* _Provided material_

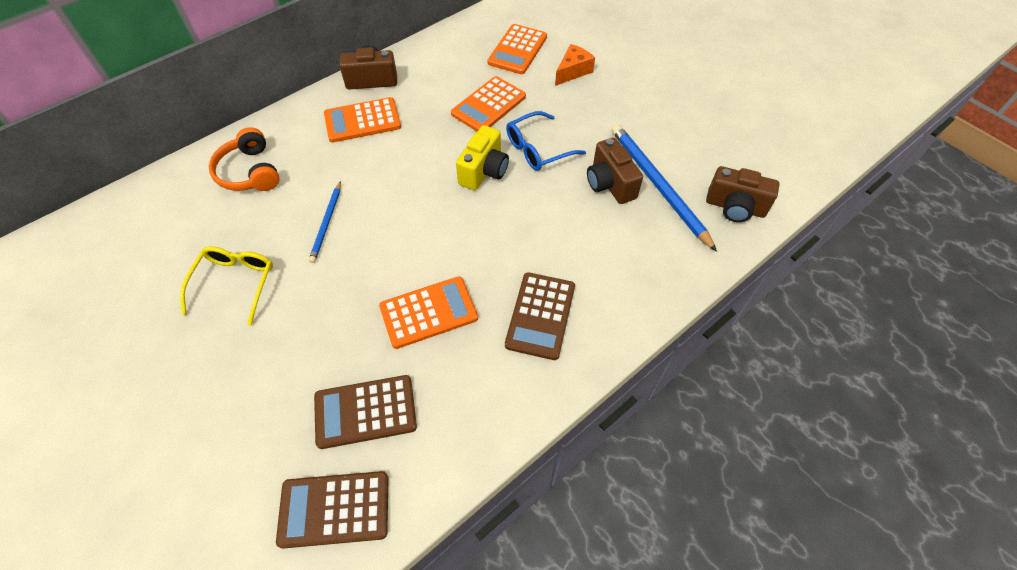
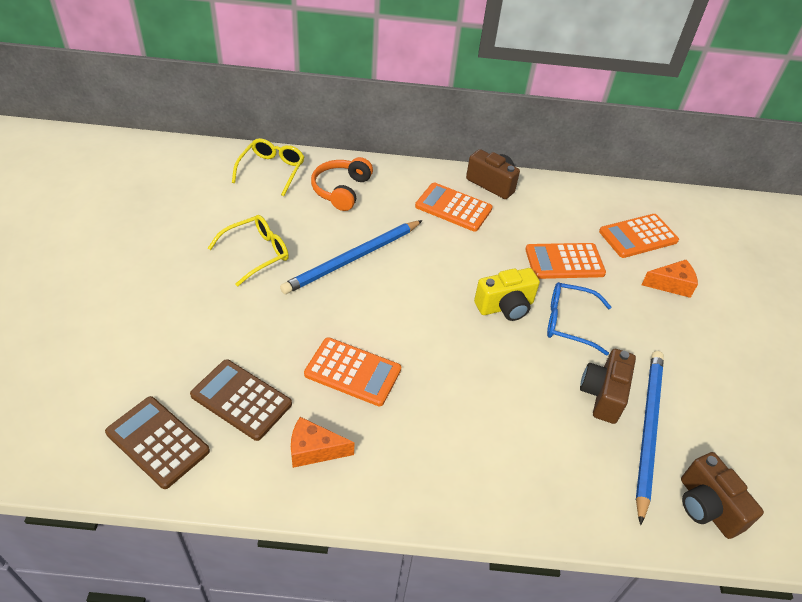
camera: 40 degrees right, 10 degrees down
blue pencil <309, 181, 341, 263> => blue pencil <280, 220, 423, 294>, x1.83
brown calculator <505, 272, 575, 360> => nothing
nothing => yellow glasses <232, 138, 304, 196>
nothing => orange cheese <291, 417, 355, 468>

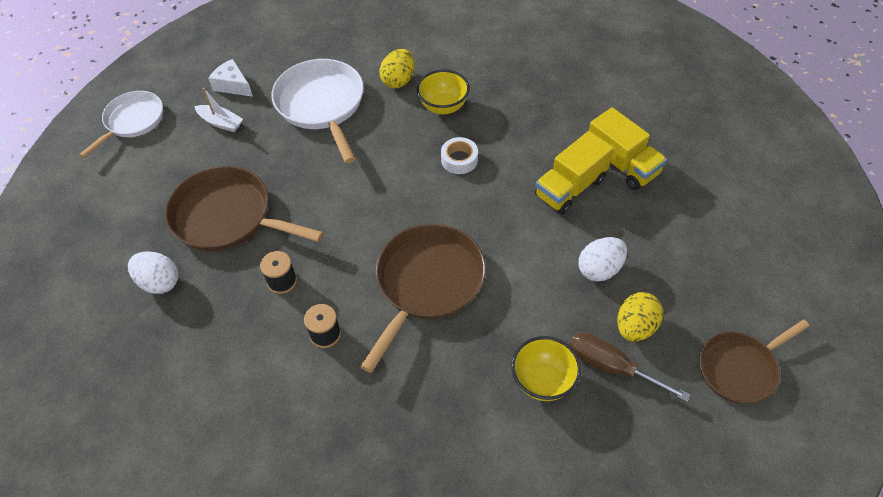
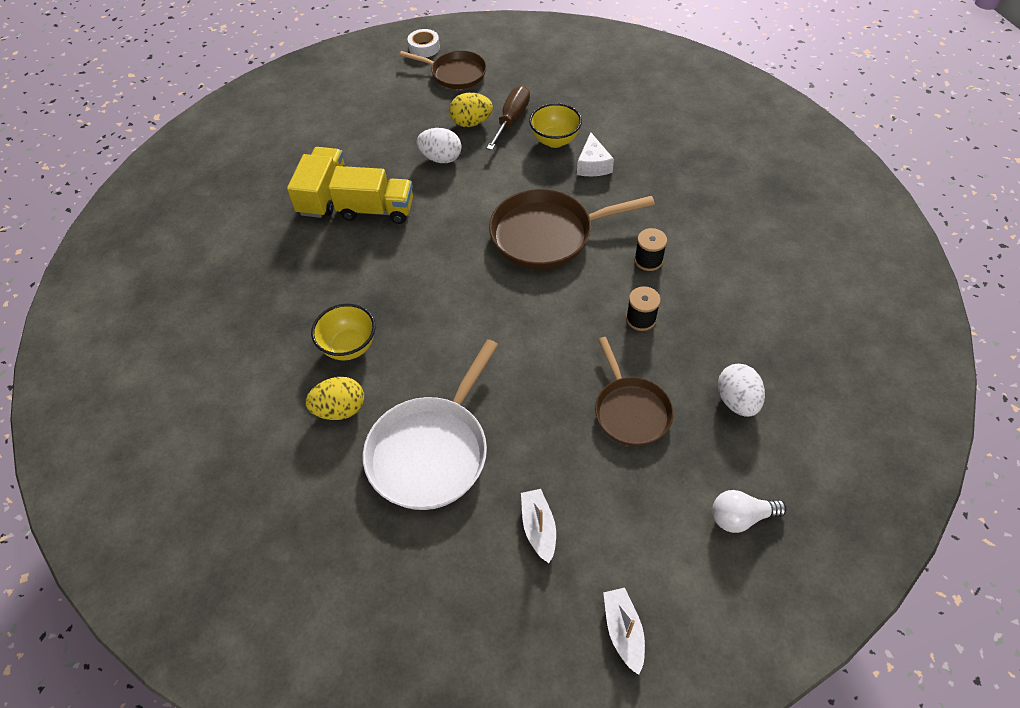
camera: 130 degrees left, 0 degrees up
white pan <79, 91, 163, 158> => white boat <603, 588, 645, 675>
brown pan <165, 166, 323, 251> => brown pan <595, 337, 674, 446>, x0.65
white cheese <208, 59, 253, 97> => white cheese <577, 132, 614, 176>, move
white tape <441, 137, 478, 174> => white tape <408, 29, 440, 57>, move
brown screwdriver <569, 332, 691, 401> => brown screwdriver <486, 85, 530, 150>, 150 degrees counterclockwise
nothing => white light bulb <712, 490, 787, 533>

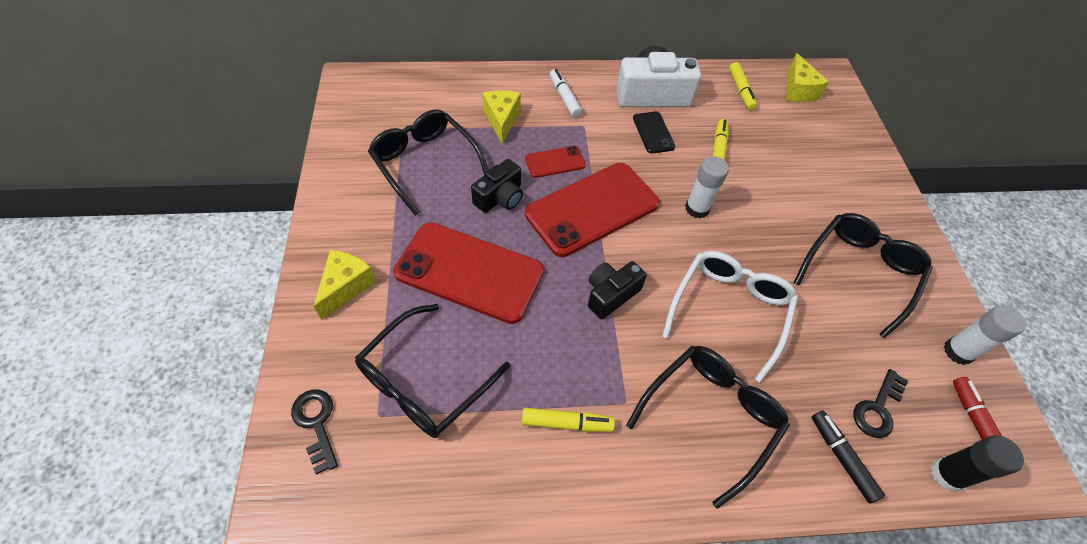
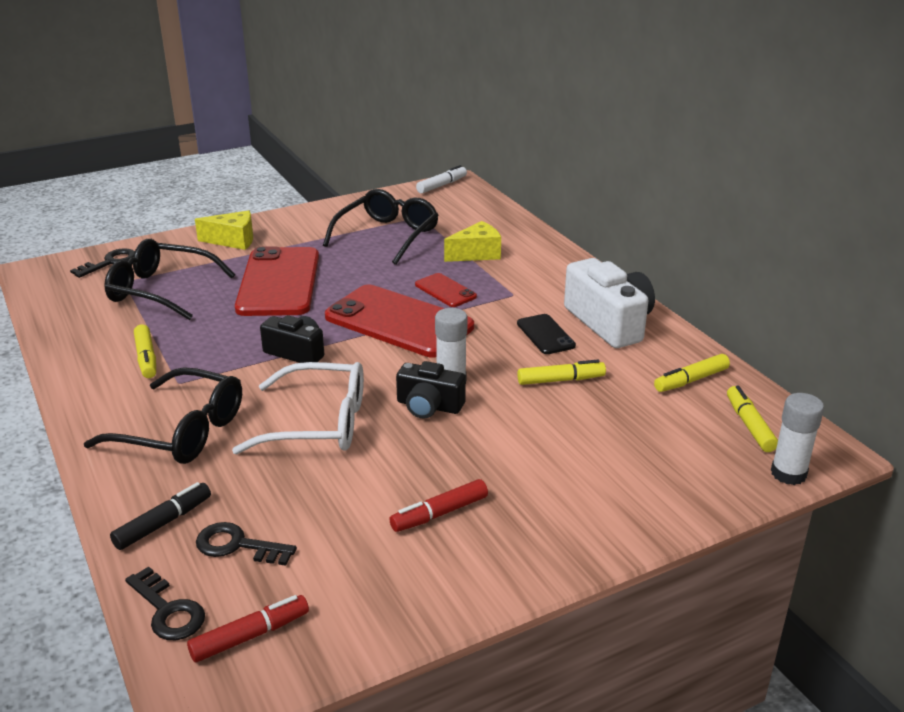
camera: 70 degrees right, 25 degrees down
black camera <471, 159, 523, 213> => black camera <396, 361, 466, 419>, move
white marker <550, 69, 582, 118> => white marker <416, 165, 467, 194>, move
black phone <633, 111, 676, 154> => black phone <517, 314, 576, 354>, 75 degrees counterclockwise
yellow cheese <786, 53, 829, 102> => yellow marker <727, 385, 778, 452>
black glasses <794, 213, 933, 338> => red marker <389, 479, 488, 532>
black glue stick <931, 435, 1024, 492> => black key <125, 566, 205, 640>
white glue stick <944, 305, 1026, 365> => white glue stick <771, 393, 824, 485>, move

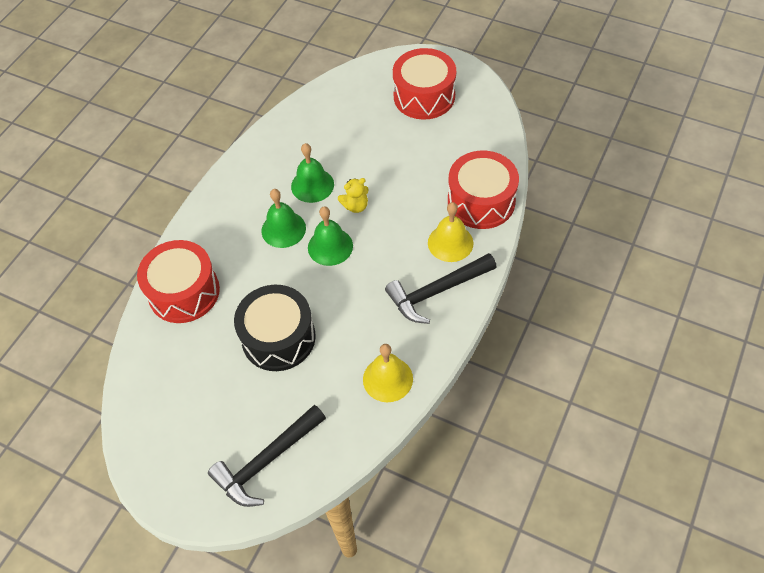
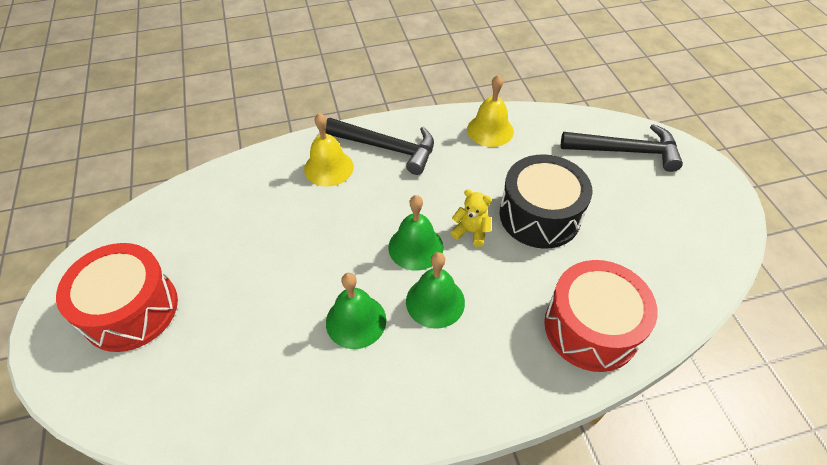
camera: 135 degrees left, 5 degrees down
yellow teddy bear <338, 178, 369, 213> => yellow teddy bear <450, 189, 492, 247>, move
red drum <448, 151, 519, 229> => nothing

* _What to do_
All preceding records should be duplicated verbatim, images excepted.

* _Written response_
camera: 40 degrees right, 10 degrees down
blue pencil <309, 181, 341, 263> => blue pencil <280, 220, 423, 294>, x1.83
brown calculator <505, 272, 575, 360> => nothing
nothing => yellow glasses <232, 138, 304, 196>
nothing => orange cheese <291, 417, 355, 468>

camera: 130 degrees left, 0 degrees up
white pan <79, 91, 163, 158> => white boat <603, 588, 645, 675>
brown pan <165, 166, 323, 251> => brown pan <595, 337, 674, 446>, x0.65
white cheese <208, 59, 253, 97> => white cheese <577, 132, 614, 176>, move
white tape <441, 137, 478, 174> => white tape <408, 29, 440, 57>, move
brown screwdriver <569, 332, 691, 401> => brown screwdriver <486, 85, 530, 150>, 150 degrees counterclockwise
nothing => white light bulb <712, 490, 787, 533>

camera: 70 degrees right, 25 degrees down
black camera <471, 159, 523, 213> => black camera <396, 361, 466, 419>, move
white marker <550, 69, 582, 118> => white marker <416, 165, 467, 194>, move
black phone <633, 111, 676, 154> => black phone <517, 314, 576, 354>, 75 degrees counterclockwise
yellow cheese <786, 53, 829, 102> => yellow marker <727, 385, 778, 452>
black glasses <794, 213, 933, 338> => red marker <389, 479, 488, 532>
black glue stick <931, 435, 1024, 492> => black key <125, 566, 205, 640>
white glue stick <944, 305, 1026, 365> => white glue stick <771, 393, 824, 485>, move

camera: 135 degrees left, 5 degrees down
yellow teddy bear <338, 178, 369, 213> => yellow teddy bear <450, 189, 492, 247>, move
red drum <448, 151, 519, 229> => nothing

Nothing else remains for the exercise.